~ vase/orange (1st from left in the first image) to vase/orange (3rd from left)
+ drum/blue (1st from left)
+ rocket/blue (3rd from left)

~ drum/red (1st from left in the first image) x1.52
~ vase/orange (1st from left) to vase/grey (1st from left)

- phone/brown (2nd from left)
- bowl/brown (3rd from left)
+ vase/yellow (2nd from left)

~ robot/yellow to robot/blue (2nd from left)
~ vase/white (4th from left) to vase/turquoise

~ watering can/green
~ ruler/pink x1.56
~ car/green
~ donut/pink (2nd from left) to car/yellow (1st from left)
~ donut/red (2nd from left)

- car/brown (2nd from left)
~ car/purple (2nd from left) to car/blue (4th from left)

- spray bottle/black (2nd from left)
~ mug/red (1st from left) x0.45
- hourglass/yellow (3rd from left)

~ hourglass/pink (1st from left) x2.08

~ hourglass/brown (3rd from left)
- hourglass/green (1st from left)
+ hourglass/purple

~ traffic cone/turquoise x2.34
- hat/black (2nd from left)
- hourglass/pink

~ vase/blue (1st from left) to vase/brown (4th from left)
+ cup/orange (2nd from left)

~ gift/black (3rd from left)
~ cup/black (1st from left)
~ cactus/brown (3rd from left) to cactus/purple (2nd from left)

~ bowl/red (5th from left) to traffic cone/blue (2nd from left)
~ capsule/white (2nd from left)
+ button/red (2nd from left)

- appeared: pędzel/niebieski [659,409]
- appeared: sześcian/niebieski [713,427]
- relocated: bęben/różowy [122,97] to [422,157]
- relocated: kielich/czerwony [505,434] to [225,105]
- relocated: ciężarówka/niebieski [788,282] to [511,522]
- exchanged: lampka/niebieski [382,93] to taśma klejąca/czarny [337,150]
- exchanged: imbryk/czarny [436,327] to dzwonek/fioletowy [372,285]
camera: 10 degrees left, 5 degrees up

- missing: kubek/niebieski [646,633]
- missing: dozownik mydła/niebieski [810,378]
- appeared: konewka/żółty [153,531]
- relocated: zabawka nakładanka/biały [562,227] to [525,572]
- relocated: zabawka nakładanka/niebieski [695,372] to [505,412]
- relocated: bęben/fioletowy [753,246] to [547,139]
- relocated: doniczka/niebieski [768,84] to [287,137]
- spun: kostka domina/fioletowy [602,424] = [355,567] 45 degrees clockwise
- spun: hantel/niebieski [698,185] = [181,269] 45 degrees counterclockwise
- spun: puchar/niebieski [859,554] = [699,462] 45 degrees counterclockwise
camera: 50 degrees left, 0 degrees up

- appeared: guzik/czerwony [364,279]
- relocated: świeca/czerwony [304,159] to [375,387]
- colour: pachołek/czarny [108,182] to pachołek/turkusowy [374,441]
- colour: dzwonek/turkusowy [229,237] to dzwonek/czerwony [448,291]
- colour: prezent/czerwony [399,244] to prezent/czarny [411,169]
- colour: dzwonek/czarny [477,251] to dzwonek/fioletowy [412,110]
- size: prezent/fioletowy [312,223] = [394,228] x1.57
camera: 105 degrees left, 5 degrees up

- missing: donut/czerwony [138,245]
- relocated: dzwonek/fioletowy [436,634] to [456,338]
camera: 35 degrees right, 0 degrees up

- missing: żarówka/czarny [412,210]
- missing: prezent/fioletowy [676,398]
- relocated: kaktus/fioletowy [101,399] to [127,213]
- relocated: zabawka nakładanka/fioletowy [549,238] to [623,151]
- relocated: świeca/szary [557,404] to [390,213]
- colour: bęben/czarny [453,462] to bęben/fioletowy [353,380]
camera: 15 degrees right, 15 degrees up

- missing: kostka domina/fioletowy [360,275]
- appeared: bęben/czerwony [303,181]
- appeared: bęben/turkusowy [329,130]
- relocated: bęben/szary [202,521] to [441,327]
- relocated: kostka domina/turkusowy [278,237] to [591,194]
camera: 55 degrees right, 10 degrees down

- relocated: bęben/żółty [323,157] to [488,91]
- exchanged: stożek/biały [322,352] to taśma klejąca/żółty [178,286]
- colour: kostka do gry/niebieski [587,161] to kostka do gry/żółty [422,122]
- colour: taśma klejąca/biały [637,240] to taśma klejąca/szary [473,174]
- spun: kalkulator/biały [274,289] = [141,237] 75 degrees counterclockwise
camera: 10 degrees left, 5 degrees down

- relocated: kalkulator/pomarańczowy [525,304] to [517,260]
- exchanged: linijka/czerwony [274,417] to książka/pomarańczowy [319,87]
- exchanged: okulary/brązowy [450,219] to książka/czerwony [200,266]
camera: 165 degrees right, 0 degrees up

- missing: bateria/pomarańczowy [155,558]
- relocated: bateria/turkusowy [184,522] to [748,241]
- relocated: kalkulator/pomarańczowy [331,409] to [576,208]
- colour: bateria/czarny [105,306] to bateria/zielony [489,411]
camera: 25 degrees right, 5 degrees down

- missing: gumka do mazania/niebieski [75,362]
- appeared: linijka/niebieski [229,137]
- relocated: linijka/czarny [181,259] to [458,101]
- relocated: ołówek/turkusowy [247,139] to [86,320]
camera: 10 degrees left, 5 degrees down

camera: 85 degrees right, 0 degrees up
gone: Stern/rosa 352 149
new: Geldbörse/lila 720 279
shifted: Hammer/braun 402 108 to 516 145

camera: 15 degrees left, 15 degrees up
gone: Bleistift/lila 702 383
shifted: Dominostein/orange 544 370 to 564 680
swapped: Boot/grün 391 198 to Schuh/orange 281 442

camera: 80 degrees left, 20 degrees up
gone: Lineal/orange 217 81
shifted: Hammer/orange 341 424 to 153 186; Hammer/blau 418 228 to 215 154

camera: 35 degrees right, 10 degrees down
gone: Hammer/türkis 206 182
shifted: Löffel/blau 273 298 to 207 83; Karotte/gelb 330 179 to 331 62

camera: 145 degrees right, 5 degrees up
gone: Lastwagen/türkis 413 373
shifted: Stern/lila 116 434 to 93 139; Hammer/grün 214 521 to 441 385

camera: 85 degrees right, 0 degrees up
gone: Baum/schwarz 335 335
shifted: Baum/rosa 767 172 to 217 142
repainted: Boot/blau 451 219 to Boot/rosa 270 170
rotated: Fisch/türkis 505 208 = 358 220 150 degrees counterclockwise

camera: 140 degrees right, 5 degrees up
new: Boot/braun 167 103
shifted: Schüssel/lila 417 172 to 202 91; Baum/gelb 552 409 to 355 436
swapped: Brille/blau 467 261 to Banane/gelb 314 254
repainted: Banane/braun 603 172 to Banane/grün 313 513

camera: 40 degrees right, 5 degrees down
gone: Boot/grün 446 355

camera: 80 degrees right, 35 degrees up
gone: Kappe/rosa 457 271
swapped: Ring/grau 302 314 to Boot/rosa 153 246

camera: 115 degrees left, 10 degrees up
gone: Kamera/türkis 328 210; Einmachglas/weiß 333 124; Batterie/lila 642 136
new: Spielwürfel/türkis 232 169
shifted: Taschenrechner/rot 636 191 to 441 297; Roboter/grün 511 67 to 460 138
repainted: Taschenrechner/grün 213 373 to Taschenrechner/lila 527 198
┄┄┄┄┄┄
Write down, word for word, the lines above from the one containing "- exchanged: lampka/niebieski" through the one containing "- exchanged: imbryk/czarny", both ends included.

- exchanged: lampka/niebieski [382,93] to taśma klejąca/czarny [337,150]
- exchanged: imbryk/czarny [436,327] to dzwonek/fioletowy [372,285]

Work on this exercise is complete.